## GOAL OF THE EXERCISE:
In the entries below, return only the line containing "white ball [570,155,634,223]" and those after it, exactly, through the last line.

[DATA FOR THE TASK — start]

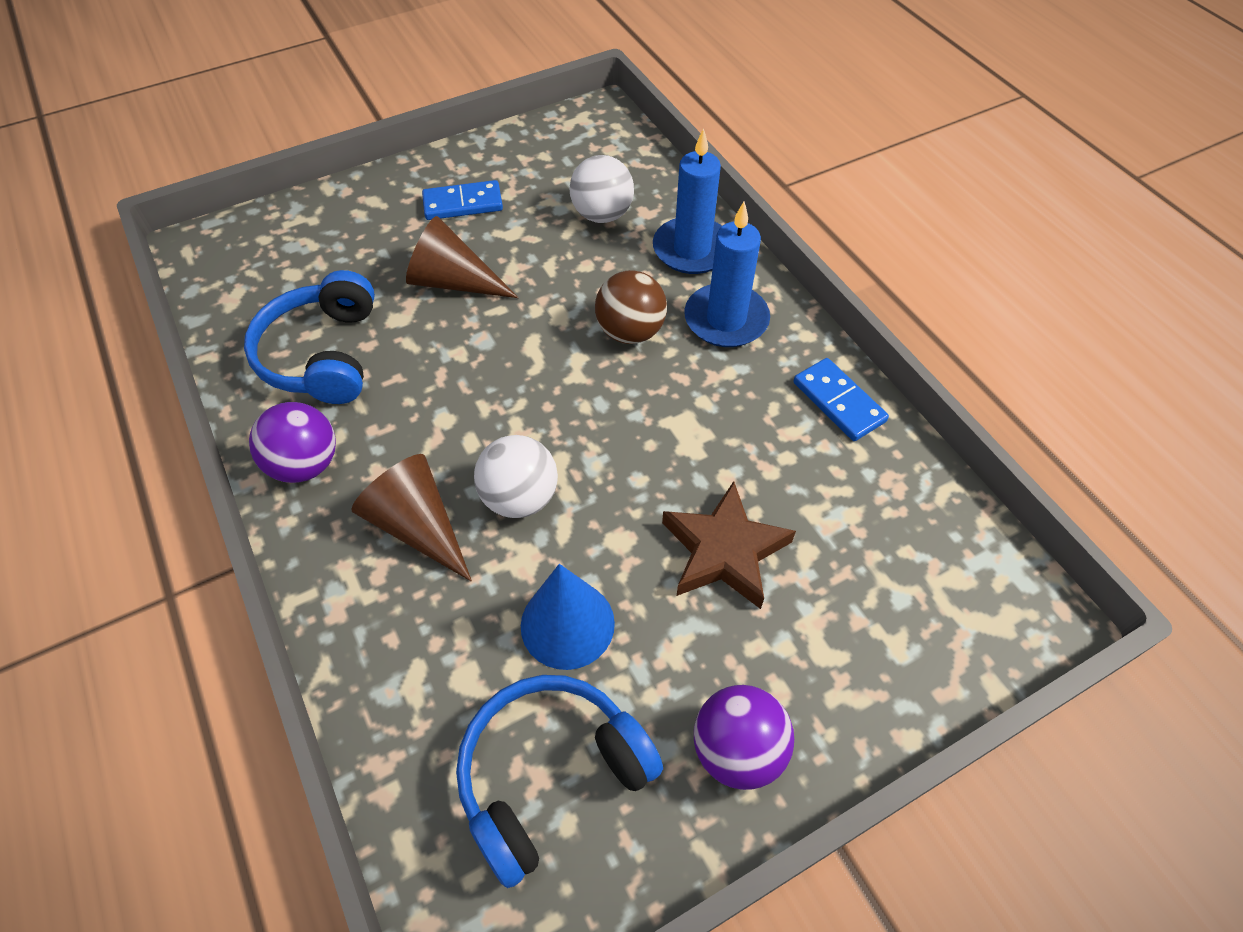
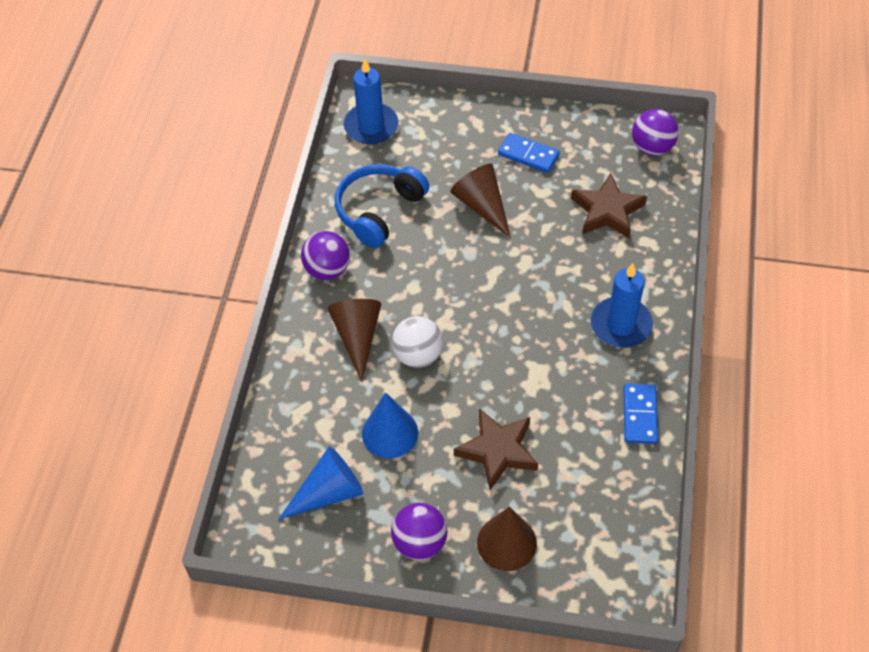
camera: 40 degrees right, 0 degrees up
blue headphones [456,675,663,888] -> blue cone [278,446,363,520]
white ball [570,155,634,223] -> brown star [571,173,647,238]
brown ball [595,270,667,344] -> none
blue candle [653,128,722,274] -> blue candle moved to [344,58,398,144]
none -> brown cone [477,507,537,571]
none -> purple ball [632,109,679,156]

[DATA FOR THE TASK — finish]

## EXERCISE RESULT:
white ball [570,155,634,223] -> brown star [571,173,647,238]
brown ball [595,270,667,344] -> none
blue candle [653,128,722,274] -> blue candle moved to [344,58,398,144]
none -> brown cone [477,507,537,571]
none -> purple ball [632,109,679,156]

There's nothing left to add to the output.